Before-and-after object listings
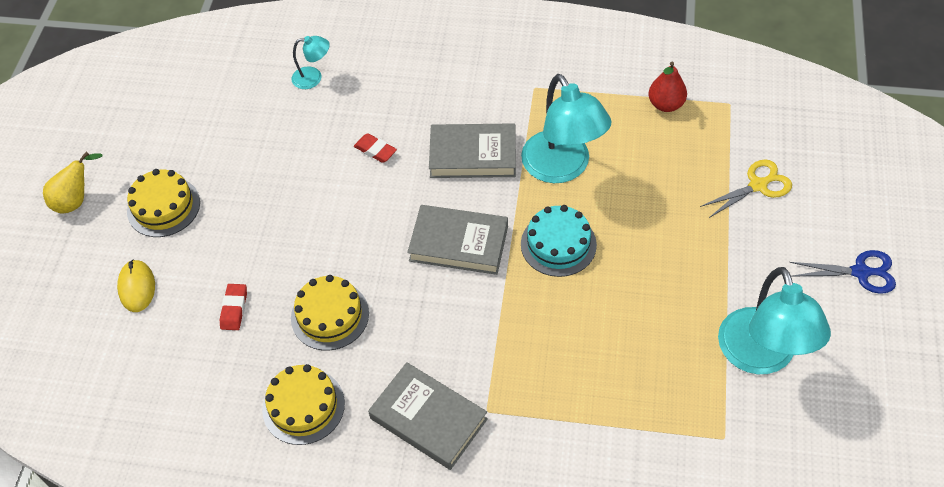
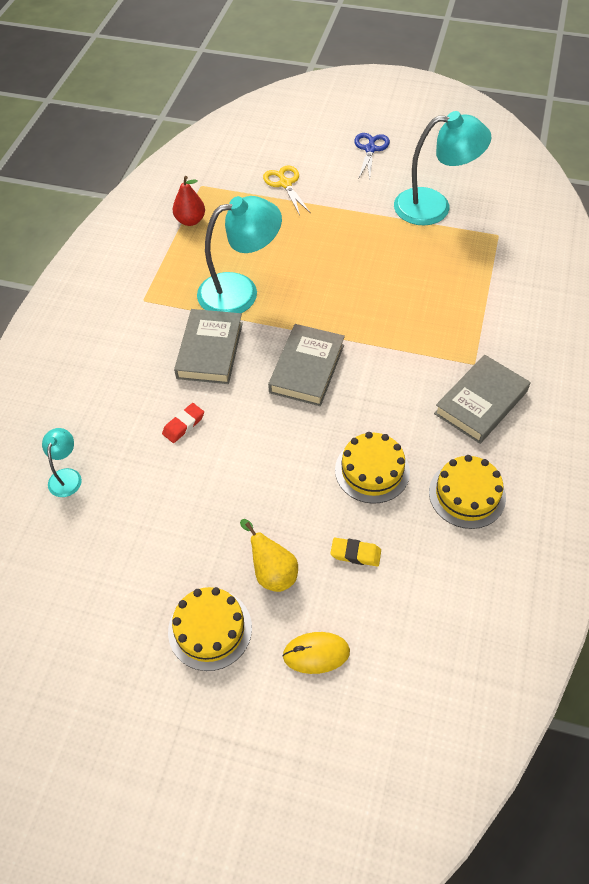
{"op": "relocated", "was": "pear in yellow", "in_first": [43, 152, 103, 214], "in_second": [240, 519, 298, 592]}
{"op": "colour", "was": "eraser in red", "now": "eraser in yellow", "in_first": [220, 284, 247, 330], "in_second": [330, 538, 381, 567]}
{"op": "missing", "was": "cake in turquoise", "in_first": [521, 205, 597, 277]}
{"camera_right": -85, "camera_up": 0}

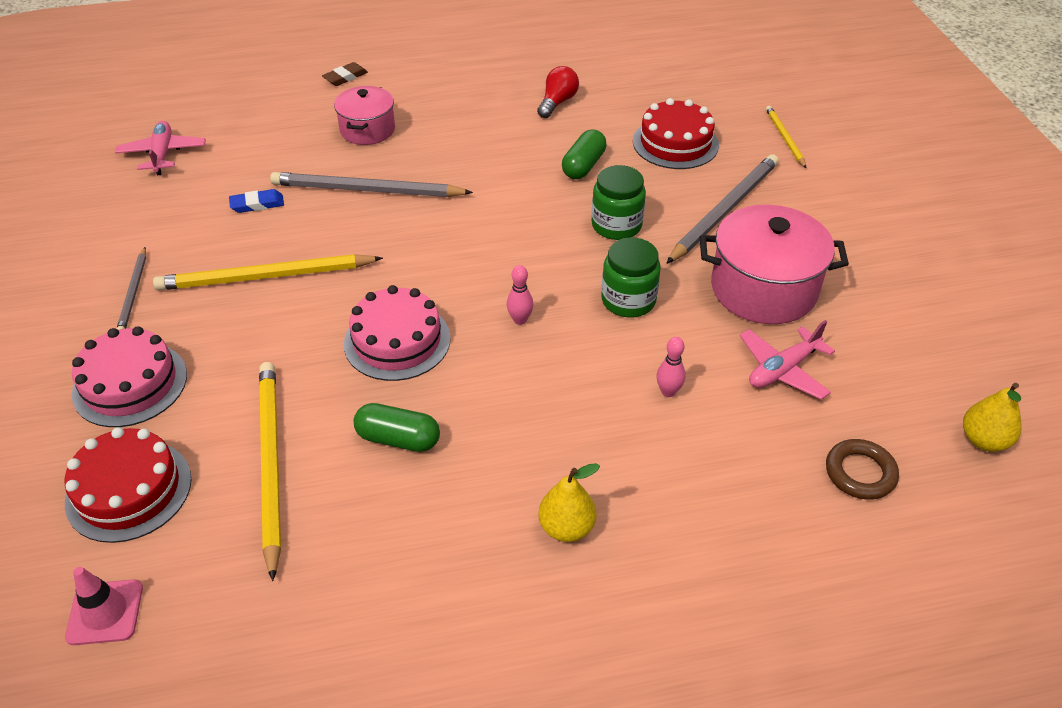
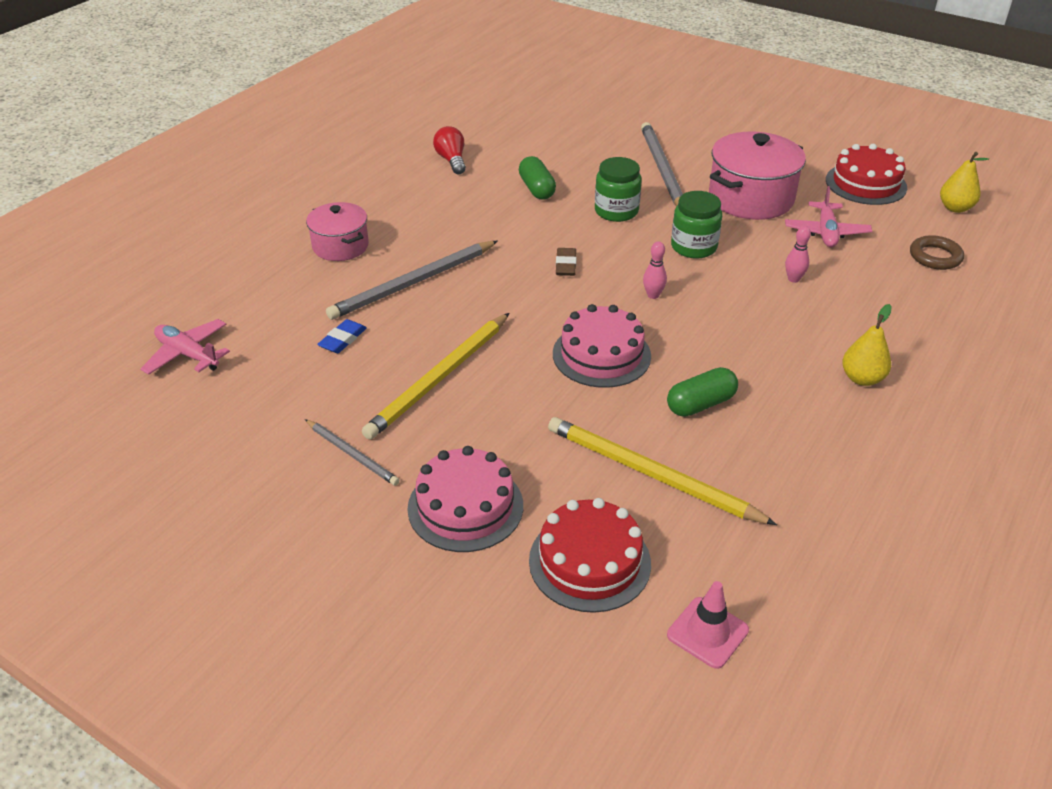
{"op": "relocated", "was": "eraser in brown", "in_first": [322, 62, 368, 86], "in_second": [556, 248, 577, 276]}
{"op": "relocated", "was": "cake in red", "in_first": [633, 98, 719, 169], "in_second": [826, 144, 907, 205]}
{"op": "missing", "was": "pencil in yellow", "in_first": [766, 106, 807, 169]}
{"camera_right": -45, "camera_up": -5}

What is needed:
The answer must be an exact copy of the records, with no pictures in it.

Task solution:
{"op": "relocated", "was": "pear in yellow", "in_first": [43, 152, 103, 214], "in_second": [240, 519, 298, 592]}
{"op": "colour", "was": "eraser in red", "now": "eraser in yellow", "in_first": [220, 284, 247, 330], "in_second": [330, 538, 381, 567]}
{"op": "missing", "was": "cake in turquoise", "in_first": [521, 205, 597, 277]}
{"camera_right": -85, "camera_up": 0}

{"op": "relocated", "was": "eraser in brown", "in_first": [322, 62, 368, 86], "in_second": [556, 248, 577, 276]}
{"op": "relocated", "was": "cake in red", "in_first": [633, 98, 719, 169], "in_second": [826, 144, 907, 205]}
{"op": "missing", "was": "pencil in yellow", "in_first": [766, 106, 807, 169]}
{"camera_right": -45, "camera_up": -5}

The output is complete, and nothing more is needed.